● What to do: Find every line in the records that contains the string "closer" and copy each of those lines in full. Matching is case-sensitive.

● Exercise material:

-=-=-=-=-

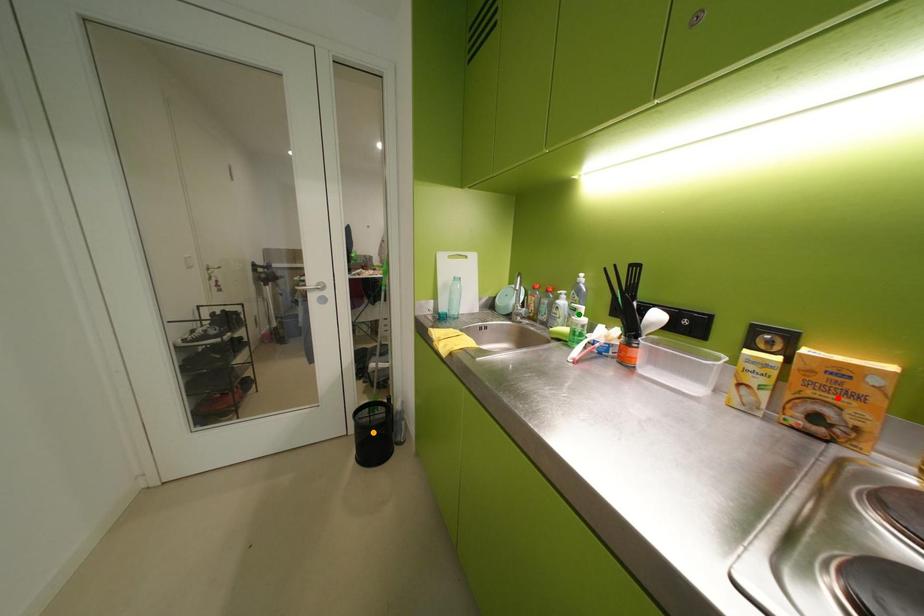
Order these from farthest to nearest:
- green point
- orange point
- red point

orange point
green point
red point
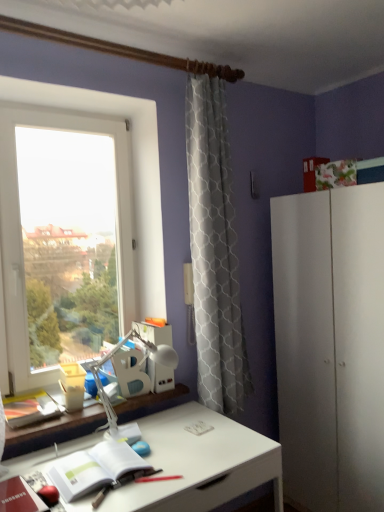
The width and height of the screenshot is (384, 512). Find the location of `empty space that is ontop of white glossy desk at center (from a real-world perspective)`. empty space that is ontop of white glossy desk at center (from a real-world perspective) is located at coordinates (129, 451).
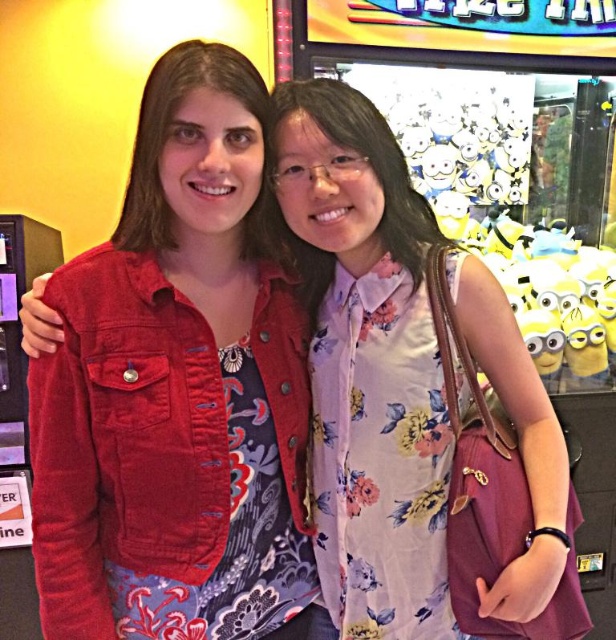
Question: Is matte red jacket at center further to camera compared to floral fabric dress at center?

Choices:
 (A) no
 (B) yes

Answer: (A)

Question: Which object is closer to the camera taking this photo?

Choices:
 (A) floral fabric dress at center
 (B) matte red jacket at center

Answer: (B)

Question: Is matte red jacket at center to the left of floral fabric dress at center from the viewer's perspective?

Choices:
 (A) yes
 (B) no

Answer: (A)

Question: Can you confirm if matte red jacket at center is positioned below floral fabric dress at center?

Choices:
 (A) yes
 (B) no

Answer: (A)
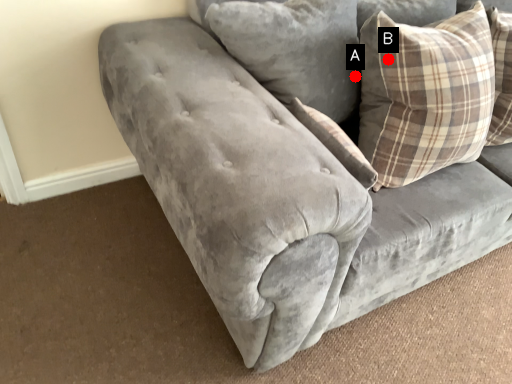
Question: Two points are circled on the image, labeled by A and B beside each circle. Which point is closer to the camera?

Choices:
 (A) A is closer
 (B) B is closer

Answer: (B)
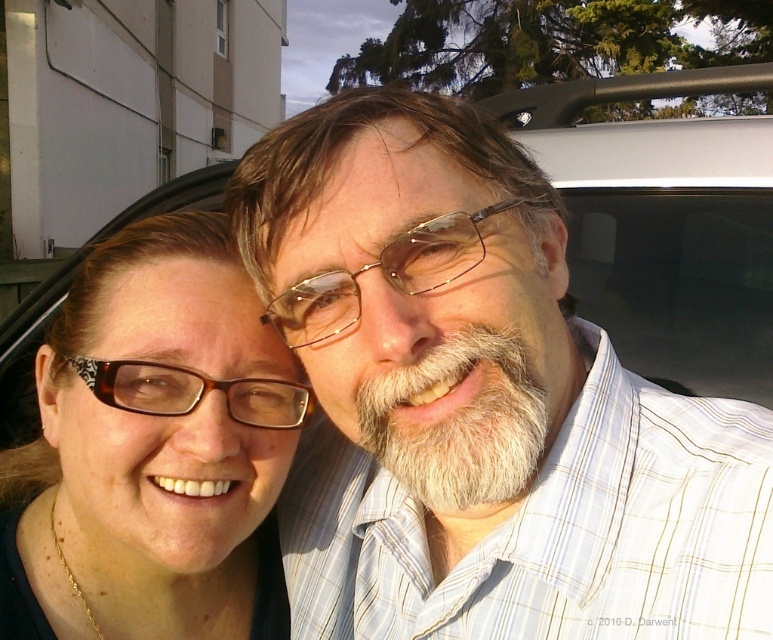
You are a pedestrian looking at the scene. You see the transparent glass car window at upper center and the metallic gold glasses at center. Which object is higher in the image?

The transparent glass car window at upper center is above metallic gold glasses at center, so it is higher in the image.

You are a photographer trying to capture a closeup of the white fuzzy beard at center and the metallic gold glasses at center. Which object should you zoom in on more to ensure both are in focus?

The white fuzzy beard at center is smaller than metallic gold glasses at center, so you should zoom in more on the white fuzzy beard at center to ensure both are in focus.

You are standing in front of a car and see a point marked at coordinates (552, 474). If the point is 29.72 inches away from the camera, can you determine if this point is closer to the camera than the car?

The point at coordinates (552, 474) is 29.72 inches away from the camera. Since the car is part of the scene but its distance isn not specified, we cannot definitively compare their distances. However, typically, if the point is within the car area, it would be farther than the car itself. But without explicit car distance data, it remains uncertain.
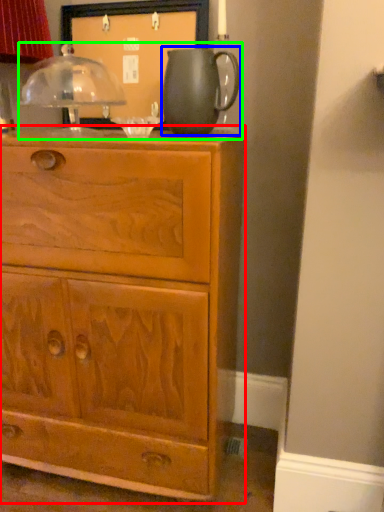
Question: Which object is the closest to the chest of drawers (highlighted by a red box)? Choose among these: jug (highlighted by a blue box) or tea set (highlighted by a green box).

Choices:
 (A) jug
 (B) tea set

Answer: (A)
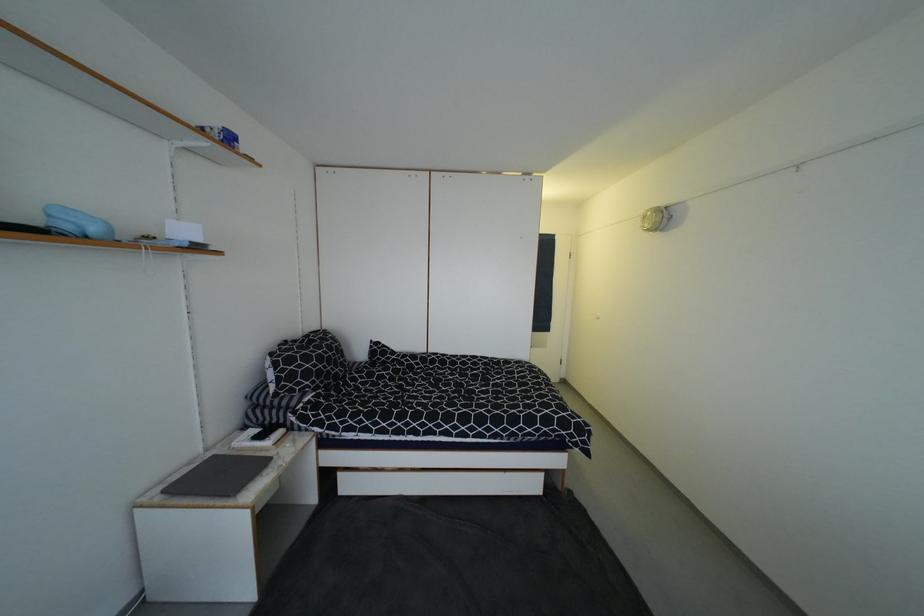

-=-=-=-=-

● Result for this exercise:
Question: Which object is closer to the camera taking this photo?
Question: Two points are circled on the image, labeled by A and B beside each circle. Which point is closer to the camera?
 (A) A is closer
 (B) B is closer
You are standing in front of a car and see a point marked at coordinates (552, 474). If the point is 29.72 inches away from the camera, can you determine if this point is closer to the camera than the car?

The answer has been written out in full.